*** Extracted material ***

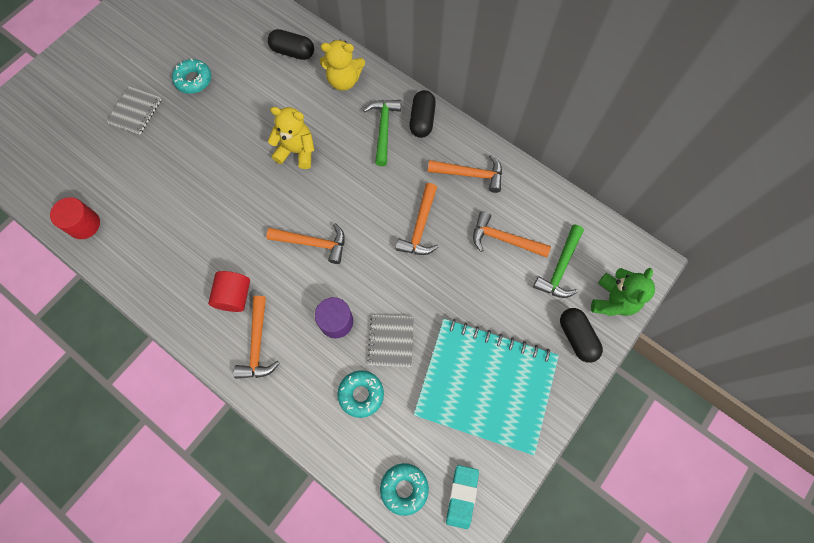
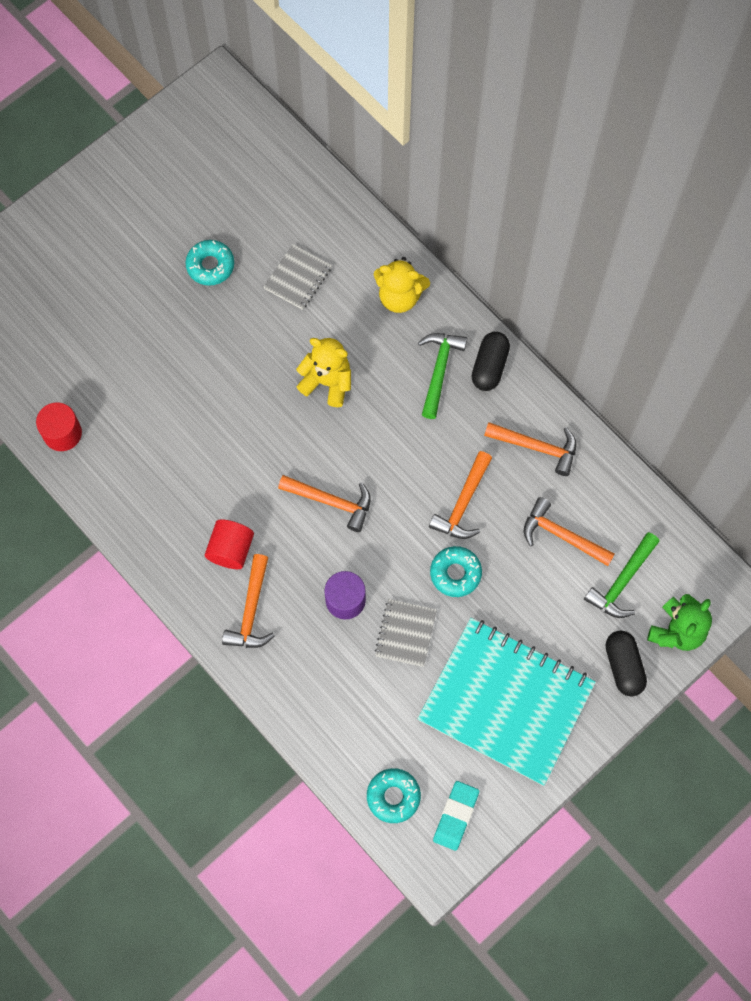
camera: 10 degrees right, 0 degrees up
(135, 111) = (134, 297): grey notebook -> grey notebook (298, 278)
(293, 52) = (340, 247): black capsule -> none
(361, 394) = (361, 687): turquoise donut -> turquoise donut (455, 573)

*** End of Extracted material ***
*** Extracted material ***

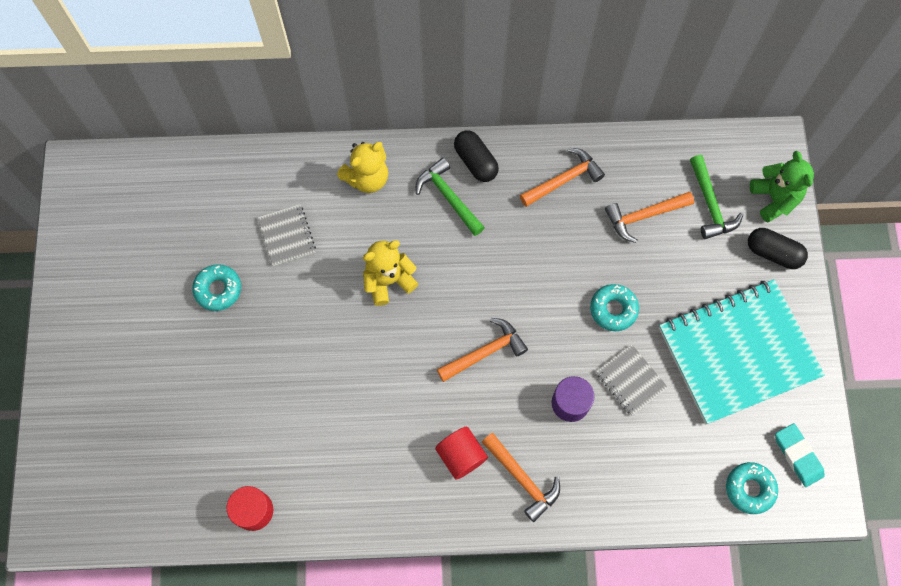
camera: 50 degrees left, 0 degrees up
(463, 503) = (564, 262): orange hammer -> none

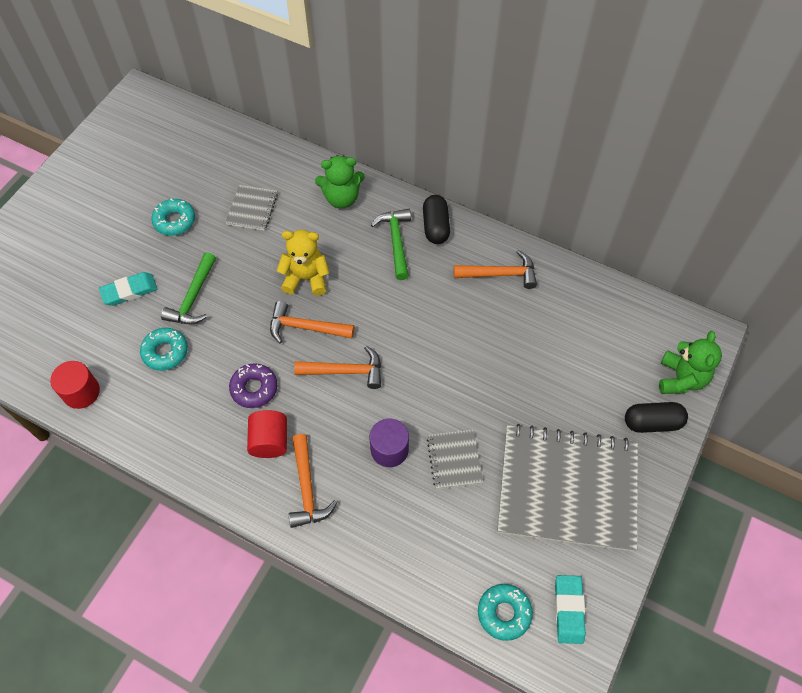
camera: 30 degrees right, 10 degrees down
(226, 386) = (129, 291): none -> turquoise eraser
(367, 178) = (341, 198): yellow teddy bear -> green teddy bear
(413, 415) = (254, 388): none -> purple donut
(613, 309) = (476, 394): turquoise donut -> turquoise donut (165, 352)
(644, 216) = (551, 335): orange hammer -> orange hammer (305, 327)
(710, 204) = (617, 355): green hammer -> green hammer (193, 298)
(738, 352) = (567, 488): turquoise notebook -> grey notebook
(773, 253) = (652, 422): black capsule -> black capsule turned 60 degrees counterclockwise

*** End of Extracted material ***

What this task involves –
Return each line of the entries that holds the string "notebook".

Answer section –
(135, 111) = (134, 297): grey notebook -> grey notebook (298, 278)
(738, 352) = (567, 488): turquoise notebook -> grey notebook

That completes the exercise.